What needs to be done: In the listing that follows, locate the line containing "armchair: (675, 271) -> (259, 457), turned 70" and the line containing "shelving: (298, 422)". Retype exactly those two lines and every line between them, and nothing more.

Given data:
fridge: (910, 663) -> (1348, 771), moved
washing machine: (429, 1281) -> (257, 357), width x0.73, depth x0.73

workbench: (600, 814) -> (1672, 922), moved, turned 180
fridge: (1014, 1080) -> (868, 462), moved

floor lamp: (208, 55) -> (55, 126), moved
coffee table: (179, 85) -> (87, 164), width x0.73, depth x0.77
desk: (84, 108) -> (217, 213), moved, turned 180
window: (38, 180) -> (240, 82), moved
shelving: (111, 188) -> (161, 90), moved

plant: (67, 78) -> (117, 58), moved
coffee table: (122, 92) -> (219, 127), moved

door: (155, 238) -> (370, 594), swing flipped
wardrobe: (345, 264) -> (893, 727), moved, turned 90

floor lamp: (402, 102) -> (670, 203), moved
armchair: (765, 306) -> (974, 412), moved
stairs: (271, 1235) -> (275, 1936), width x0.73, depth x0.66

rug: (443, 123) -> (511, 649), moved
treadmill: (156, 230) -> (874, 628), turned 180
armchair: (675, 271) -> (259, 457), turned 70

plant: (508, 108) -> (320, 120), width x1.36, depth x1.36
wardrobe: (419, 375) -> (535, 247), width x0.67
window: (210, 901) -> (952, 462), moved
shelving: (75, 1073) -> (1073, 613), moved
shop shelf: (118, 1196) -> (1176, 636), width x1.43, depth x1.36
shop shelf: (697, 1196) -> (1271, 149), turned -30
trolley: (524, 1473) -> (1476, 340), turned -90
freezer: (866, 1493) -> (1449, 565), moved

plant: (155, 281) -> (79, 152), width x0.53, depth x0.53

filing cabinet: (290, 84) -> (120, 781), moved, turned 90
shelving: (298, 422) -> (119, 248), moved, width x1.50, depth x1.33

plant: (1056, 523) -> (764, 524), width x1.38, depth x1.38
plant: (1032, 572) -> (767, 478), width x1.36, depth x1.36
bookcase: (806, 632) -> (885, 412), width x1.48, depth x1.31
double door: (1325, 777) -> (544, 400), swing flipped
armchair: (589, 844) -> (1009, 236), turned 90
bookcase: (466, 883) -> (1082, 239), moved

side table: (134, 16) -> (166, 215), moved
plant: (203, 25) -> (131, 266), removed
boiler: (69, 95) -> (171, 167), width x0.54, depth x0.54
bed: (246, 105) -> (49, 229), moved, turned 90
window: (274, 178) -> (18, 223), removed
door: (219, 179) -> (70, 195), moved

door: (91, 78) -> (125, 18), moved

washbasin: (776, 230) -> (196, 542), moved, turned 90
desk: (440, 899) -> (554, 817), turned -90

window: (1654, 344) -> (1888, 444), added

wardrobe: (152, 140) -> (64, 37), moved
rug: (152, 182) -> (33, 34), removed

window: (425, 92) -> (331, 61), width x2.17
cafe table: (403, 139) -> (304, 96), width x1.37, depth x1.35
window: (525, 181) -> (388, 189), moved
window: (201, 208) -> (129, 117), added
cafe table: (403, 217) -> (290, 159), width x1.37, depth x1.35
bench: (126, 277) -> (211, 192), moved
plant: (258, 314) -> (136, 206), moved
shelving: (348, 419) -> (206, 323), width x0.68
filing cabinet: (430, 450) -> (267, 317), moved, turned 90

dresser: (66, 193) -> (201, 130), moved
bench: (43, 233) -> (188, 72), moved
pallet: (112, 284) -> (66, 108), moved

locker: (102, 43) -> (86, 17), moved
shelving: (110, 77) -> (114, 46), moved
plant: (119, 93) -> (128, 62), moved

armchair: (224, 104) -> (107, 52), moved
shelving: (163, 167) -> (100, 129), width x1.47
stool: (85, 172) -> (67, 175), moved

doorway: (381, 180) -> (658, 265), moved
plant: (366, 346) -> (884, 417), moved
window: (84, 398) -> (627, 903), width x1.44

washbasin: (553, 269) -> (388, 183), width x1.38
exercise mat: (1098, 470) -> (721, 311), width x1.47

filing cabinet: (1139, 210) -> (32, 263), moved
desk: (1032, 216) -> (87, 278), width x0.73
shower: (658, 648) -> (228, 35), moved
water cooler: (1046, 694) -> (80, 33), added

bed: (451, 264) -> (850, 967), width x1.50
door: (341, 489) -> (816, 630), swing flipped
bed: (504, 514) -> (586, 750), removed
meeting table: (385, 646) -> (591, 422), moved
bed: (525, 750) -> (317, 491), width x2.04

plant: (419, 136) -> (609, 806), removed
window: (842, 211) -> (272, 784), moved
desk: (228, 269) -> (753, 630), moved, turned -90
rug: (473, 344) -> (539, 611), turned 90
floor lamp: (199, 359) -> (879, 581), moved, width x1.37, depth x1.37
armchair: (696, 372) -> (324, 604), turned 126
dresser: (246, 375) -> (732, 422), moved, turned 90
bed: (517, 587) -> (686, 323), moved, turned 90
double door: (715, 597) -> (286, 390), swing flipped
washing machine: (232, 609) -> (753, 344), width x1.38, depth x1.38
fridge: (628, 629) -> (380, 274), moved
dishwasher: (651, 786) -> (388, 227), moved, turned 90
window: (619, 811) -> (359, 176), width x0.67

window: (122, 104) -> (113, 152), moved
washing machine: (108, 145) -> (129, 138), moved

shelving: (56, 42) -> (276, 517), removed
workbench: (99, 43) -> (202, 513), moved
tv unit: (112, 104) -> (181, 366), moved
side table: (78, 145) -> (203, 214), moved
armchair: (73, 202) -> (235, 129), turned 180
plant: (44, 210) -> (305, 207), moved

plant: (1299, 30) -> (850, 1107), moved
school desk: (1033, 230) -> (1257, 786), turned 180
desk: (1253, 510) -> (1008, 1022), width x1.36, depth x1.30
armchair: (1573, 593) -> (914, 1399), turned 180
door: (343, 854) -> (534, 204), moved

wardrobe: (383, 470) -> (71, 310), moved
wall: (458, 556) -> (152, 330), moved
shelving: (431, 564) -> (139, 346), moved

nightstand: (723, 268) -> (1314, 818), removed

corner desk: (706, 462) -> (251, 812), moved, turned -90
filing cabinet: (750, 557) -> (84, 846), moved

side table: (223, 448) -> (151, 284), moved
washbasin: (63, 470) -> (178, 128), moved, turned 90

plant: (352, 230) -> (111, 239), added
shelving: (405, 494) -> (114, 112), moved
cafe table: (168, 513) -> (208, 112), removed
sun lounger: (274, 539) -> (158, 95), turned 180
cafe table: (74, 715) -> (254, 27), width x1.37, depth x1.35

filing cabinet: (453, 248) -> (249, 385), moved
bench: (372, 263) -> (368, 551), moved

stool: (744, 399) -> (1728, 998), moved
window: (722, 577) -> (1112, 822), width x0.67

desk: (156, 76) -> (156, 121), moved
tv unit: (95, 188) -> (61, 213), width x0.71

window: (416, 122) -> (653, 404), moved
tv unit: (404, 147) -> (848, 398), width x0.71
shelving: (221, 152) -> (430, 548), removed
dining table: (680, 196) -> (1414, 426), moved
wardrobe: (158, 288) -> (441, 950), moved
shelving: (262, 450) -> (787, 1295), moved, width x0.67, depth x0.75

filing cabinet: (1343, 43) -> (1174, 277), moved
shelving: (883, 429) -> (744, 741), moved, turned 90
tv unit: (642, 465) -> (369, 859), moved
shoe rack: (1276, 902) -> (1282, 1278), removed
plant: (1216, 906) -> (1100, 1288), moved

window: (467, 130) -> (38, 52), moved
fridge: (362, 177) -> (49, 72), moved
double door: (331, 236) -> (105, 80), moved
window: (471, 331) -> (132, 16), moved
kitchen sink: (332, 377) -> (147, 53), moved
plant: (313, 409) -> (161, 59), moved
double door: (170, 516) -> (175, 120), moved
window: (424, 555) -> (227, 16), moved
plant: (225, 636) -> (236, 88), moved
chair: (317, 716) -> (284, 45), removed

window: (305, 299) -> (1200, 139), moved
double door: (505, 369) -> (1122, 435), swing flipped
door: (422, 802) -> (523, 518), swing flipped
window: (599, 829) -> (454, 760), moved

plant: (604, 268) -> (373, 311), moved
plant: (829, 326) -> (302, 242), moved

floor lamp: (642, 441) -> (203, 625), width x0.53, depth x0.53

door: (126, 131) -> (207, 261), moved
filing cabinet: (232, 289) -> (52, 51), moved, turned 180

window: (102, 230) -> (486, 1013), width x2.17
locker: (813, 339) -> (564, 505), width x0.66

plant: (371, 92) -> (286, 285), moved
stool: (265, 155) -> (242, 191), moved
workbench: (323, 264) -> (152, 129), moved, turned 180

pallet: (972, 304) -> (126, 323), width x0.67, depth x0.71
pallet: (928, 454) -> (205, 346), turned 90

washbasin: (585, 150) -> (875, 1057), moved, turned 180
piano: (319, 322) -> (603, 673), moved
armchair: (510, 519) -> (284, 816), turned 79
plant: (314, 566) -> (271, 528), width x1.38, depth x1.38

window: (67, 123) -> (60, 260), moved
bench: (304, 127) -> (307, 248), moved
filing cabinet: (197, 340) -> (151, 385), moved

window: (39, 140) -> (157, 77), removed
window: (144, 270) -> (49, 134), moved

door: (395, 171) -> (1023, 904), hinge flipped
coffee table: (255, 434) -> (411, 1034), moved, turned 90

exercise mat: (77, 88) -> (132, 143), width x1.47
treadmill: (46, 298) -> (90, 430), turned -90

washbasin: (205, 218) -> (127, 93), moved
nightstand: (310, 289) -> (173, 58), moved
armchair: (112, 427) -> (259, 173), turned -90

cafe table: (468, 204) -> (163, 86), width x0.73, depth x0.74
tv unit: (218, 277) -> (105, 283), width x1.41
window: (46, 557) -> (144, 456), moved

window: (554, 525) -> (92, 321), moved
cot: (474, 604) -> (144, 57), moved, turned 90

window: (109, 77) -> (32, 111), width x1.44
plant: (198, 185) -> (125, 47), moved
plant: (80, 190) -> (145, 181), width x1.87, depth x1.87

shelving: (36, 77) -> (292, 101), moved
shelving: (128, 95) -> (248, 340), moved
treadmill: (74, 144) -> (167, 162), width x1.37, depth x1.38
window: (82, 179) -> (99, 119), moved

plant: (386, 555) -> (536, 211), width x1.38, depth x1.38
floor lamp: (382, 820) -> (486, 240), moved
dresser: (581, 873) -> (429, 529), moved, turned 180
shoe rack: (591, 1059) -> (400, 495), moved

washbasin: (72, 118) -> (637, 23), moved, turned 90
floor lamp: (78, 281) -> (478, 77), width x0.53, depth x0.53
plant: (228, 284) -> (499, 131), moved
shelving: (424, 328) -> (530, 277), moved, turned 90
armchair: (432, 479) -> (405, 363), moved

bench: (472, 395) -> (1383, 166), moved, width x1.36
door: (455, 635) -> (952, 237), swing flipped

Task answer:
armchair: (675, 271) -> (259, 457), turned 70

plant: (508, 108) -> (320, 120), width x1.36, depth x1.36
wardrobe: (419, 375) -> (535, 247), width x0.67
window: (210, 901) -> (952, 462), moved
shelving: (75, 1073) -> (1073, 613), moved
shop shelf: (118, 1196) -> (1176, 636), width x1.43, depth x1.36
shop shelf: (697, 1196) -> (1271, 149), turned -30
trolley: (524, 1473) -> (1476, 340), turned -90
freezer: (866, 1493) -> (1449, 565), moved

plant: (155, 281) -> (79, 152), width x0.53, depth x0.53

filing cabinet: (290, 84) -> (120, 781), moved, turned 90
shelving: (298, 422) -> (119, 248), moved, width x1.50, depth x1.33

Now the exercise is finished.